Exercise: Retype every line of the listing below without any alteration.

(Extracted records)
_ _ _ _ _ _ _

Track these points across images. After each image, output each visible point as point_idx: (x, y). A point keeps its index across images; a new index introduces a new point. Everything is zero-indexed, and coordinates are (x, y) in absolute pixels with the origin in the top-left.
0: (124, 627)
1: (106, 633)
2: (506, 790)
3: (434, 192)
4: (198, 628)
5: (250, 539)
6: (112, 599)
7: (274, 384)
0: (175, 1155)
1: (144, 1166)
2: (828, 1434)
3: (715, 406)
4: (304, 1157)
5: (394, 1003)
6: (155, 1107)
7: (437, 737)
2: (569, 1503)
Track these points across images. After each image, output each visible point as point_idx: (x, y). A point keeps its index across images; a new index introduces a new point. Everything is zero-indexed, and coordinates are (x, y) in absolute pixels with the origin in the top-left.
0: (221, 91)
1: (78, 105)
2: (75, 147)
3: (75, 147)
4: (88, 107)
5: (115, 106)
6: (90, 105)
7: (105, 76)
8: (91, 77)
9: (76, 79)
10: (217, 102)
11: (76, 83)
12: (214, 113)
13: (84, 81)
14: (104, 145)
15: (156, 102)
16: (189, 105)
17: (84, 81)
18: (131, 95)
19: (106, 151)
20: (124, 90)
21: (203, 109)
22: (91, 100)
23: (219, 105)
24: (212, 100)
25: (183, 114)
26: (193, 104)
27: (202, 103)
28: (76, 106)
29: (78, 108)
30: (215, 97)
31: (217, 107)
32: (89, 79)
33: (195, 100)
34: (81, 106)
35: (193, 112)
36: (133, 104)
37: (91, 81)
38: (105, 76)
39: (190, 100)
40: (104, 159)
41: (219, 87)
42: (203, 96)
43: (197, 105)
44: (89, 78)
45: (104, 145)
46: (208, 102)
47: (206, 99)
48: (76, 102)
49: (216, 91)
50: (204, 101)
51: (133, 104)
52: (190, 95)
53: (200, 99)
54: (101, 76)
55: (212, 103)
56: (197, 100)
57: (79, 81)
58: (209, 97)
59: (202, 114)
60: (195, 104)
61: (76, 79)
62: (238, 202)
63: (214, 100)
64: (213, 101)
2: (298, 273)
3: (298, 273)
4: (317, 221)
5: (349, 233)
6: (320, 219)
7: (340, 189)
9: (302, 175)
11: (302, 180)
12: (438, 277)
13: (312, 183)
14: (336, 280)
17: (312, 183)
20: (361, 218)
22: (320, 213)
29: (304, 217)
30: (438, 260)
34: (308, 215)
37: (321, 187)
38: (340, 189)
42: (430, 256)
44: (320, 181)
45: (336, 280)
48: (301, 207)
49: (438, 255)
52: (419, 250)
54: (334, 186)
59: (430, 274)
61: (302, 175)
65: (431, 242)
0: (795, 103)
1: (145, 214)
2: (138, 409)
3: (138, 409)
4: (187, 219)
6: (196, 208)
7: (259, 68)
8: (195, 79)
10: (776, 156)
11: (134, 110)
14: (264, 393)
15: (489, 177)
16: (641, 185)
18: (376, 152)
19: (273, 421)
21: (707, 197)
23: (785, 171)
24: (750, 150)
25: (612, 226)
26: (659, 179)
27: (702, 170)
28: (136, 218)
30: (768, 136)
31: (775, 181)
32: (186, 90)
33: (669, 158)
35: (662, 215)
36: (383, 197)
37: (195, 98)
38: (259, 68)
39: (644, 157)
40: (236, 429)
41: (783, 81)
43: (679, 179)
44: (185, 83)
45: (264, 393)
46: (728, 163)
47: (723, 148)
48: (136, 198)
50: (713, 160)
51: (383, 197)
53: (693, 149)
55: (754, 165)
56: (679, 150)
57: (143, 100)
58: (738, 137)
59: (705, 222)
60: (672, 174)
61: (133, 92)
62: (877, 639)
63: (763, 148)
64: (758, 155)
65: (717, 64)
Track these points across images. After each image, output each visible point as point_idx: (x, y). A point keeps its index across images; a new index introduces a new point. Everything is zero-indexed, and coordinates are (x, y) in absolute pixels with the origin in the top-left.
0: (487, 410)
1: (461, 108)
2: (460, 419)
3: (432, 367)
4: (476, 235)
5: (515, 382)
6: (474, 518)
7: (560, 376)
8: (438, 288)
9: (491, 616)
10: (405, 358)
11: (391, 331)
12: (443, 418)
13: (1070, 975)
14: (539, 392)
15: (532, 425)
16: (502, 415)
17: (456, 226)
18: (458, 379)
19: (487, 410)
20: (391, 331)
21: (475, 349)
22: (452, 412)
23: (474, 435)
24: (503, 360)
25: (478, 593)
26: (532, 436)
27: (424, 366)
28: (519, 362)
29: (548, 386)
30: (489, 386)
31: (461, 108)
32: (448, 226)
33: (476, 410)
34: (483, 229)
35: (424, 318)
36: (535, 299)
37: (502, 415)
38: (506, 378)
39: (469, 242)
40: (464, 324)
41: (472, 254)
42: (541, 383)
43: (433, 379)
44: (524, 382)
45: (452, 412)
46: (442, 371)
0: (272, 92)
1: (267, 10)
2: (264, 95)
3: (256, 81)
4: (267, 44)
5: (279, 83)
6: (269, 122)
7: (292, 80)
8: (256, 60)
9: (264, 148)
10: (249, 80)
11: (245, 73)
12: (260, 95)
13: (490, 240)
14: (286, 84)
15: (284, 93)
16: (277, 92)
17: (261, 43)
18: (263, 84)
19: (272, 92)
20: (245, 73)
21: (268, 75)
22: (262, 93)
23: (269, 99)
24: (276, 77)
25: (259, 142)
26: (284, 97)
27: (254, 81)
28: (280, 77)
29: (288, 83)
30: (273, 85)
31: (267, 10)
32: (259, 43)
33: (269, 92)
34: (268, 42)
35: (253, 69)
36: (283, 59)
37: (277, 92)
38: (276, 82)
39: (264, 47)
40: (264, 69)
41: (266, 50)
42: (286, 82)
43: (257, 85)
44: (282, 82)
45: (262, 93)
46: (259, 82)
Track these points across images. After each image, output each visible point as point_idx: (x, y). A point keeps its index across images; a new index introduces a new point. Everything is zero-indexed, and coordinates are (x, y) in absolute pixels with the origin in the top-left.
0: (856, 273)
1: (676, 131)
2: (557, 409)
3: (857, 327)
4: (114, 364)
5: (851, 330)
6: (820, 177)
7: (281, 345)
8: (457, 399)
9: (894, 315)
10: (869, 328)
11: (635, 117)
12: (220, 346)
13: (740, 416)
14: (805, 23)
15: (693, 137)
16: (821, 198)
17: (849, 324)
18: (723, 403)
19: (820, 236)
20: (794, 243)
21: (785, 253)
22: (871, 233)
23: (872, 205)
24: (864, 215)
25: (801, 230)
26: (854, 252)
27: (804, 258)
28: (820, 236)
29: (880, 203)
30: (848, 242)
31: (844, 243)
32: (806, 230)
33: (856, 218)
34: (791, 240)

_ _ _ _ _ _ _

Correct output:
Track these points across images. After each image, output each visible point as point_idx: (x, y). A point keeps its index across images; a new index introduces a new point. Everything is zero-indexed, and coordinates are (x, y) in absolute pixels with the origin in the top-left.
0: (124, 627)
1: (106, 633)
2: (506, 790)
3: (434, 192)
4: (198, 628)
5: (250, 539)
6: (112, 599)
7: (274, 384)
0: (175, 1155)
1: (144, 1166)
2: (828, 1434)
3: (715, 406)
4: (304, 1157)
5: (394, 1003)
6: (155, 1107)
7: (437, 737)
2: (569, 1503)
Track these points across images. After each image, output each visible point as point_idx: (x, y). A point keeps its index across images; a new index introduces a new point. Everything is zero-indexed, and coordinates are (x, y) in absolute pixels with the origin in the top-left.
0: (221, 91)
1: (78, 105)
2: (75, 147)
3: (75, 147)
4: (88, 107)
5: (115, 106)
6: (90, 105)
7: (105, 76)
8: (91, 77)
9: (76, 79)
10: (217, 102)
11: (76, 83)
12: (214, 113)
13: (84, 81)
14: (104, 145)
15: (156, 102)
16: (189, 105)
17: (84, 81)
18: (131, 95)
19: (106, 151)
20: (124, 90)
21: (203, 109)
22: (91, 100)
23: (219, 105)
24: (212, 100)
25: (183, 114)
26: (193, 104)
27: (202, 103)
28: (76, 106)
29: (78, 108)
30: (215, 97)
31: (217, 107)
32: (89, 79)
33: (195, 100)
34: (81, 106)
35: (193, 112)
36: (133, 104)
37: (91, 81)
38: (105, 76)
39: (190, 100)
40: (104, 159)
41: (219, 87)
42: (203, 96)
43: (197, 105)
44: (89, 78)
45: (104, 145)
46: (208, 102)
47: (206, 99)
48: (76, 102)
49: (216, 91)
50: (204, 101)
51: (133, 104)
52: (190, 95)
53: (200, 99)
54: (101, 76)
55: (212, 103)
56: (197, 100)
57: (79, 81)
58: (209, 97)
59: (202, 114)
60: (195, 104)
61: (76, 79)
62: (238, 202)
63: (214, 100)
64: (213, 101)
2: (298, 273)
3: (298, 273)
4: (317, 221)
5: (349, 233)
6: (320, 219)
7: (340, 189)
9: (302, 175)
11: (302, 180)
12: (438, 277)
13: (312, 183)
14: (336, 280)
17: (312, 183)
20: (361, 218)
22: (320, 213)
29: (304, 217)
30: (438, 260)
34: (308, 215)
37: (321, 187)
38: (340, 189)
42: (430, 256)
44: (320, 181)
45: (336, 280)
48: (301, 207)
49: (438, 255)
52: (419, 250)
54: (334, 186)
59: (430, 274)
61: (302, 175)
65: (431, 242)
0: (795, 103)
1: (145, 214)
2: (138, 409)
3: (138, 409)
4: (187, 219)
6: (196, 208)
7: (259, 68)
8: (195, 79)
10: (776, 156)
11: (134, 110)
14: (264, 393)
15: (489, 177)
16: (641, 185)
18: (376, 152)
19: (273, 421)
21: (707, 197)
23: (785, 171)
24: (750, 150)
25: (612, 226)
26: (659, 179)
27: (702, 170)
28: (136, 218)
30: (768, 136)
31: (775, 181)
32: (186, 90)
33: (669, 158)
35: (662, 215)
36: (383, 197)
37: (195, 98)
38: (259, 68)
39: (644, 157)
40: (236, 429)
41: (783, 81)
43: (679, 179)
44: (185, 83)
45: (264, 393)
46: (728, 163)
47: (723, 148)
48: (136, 198)
50: (713, 160)
51: (383, 197)
53: (693, 149)
55: (754, 165)
56: (679, 150)
57: (143, 100)
58: (738, 137)
59: (705, 222)
60: (672, 174)
61: (133, 92)
62: (877, 639)
63: (763, 148)
64: (758, 155)
65: (717, 64)
Track these points across images. After each image, output each visible point as point_idx: (x, y). A point keeps its index across images; a new index introduces a new point. Everything is zero-indexed, and coordinates are (x, y) in absolute pixels with the origin in the top-left.
0: (487, 410)
1: (461, 108)
2: (460, 419)
3: (432, 367)
4: (476, 235)
5: (515, 382)
6: (474, 518)
7: (560, 376)
8: (438, 288)
9: (491, 616)
10: (405, 358)
11: (391, 331)
12: (443, 418)
13: (1070, 975)
14: (539, 392)
15: (532, 425)
16: (502, 415)
17: (456, 226)
18: (458, 379)
19: (487, 410)
20: (391, 331)
21: (475, 349)
22: (452, 412)
23: (474, 435)
24: (503, 360)
25: (478, 593)
26: (532, 436)
27: (424, 366)
28: (519, 362)
29: (548, 386)
30: (489, 386)
31: (461, 108)
32: (448, 226)
33: (476, 410)
34: (483, 229)
35: (424, 318)
36: (535, 299)
37: (502, 415)
38: (506, 378)
39: (469, 242)
40: (464, 324)
41: (472, 254)
42: (541, 383)
43: (433, 379)
44: (524, 382)
45: (452, 412)
46: (442, 371)
0: (272, 92)
1: (267, 10)
2: (264, 95)
3: (256, 81)
4: (267, 44)
5: (279, 83)
6: (269, 122)
7: (292, 80)
8: (256, 60)
9: (264, 148)
10: (249, 80)
11: (245, 73)
12: (260, 95)
13: (490, 240)
14: (286, 84)
15: (284, 93)
16: (277, 92)
17: (261, 43)
18: (263, 84)
19: (272, 92)
20: (245, 73)
21: (268, 75)
22: (262, 93)
23: (269, 99)
24: (276, 77)
25: (259, 142)
26: (284, 97)
27: (254, 81)
28: (280, 77)
29: (288, 83)
30: (273, 85)
31: (267, 10)
32: (259, 43)
33: (269, 92)
34: (268, 42)
35: (253, 69)
36: (283, 59)
37: (277, 92)
38: (276, 82)
39: (264, 47)
40: (264, 69)
41: (266, 50)
42: (286, 82)
43: (257, 85)
44: (282, 82)
45: (262, 93)
46: (259, 82)
Track these points across images. After each image, output each visible point as point_idx: (x, y). A point keeps its index across images; a new index introduces a new point. Everything is zero-indexed, and coordinates are (x, y) in absolute pixels with the origin in the top-left.
0: (856, 273)
1: (676, 131)
2: (557, 409)
3: (857, 327)
4: (114, 364)
5: (851, 330)
6: (820, 177)
7: (281, 345)
8: (457, 399)
9: (894, 315)
10: (869, 328)
11: (635, 117)
12: (220, 346)
13: (740, 416)
14: (805, 23)
15: (693, 137)
16: (821, 198)
17: (849, 324)
18: (723, 403)
19: (820, 236)
20: (794, 243)
21: (785, 253)
22: (871, 233)
23: (872, 205)
24: (864, 215)
25: (801, 230)
26: (854, 252)
27: (804, 258)
28: (820, 236)
29: (880, 203)
30: (848, 242)
31: (844, 243)
32: (806, 230)
33: (856, 218)
34: (791, 240)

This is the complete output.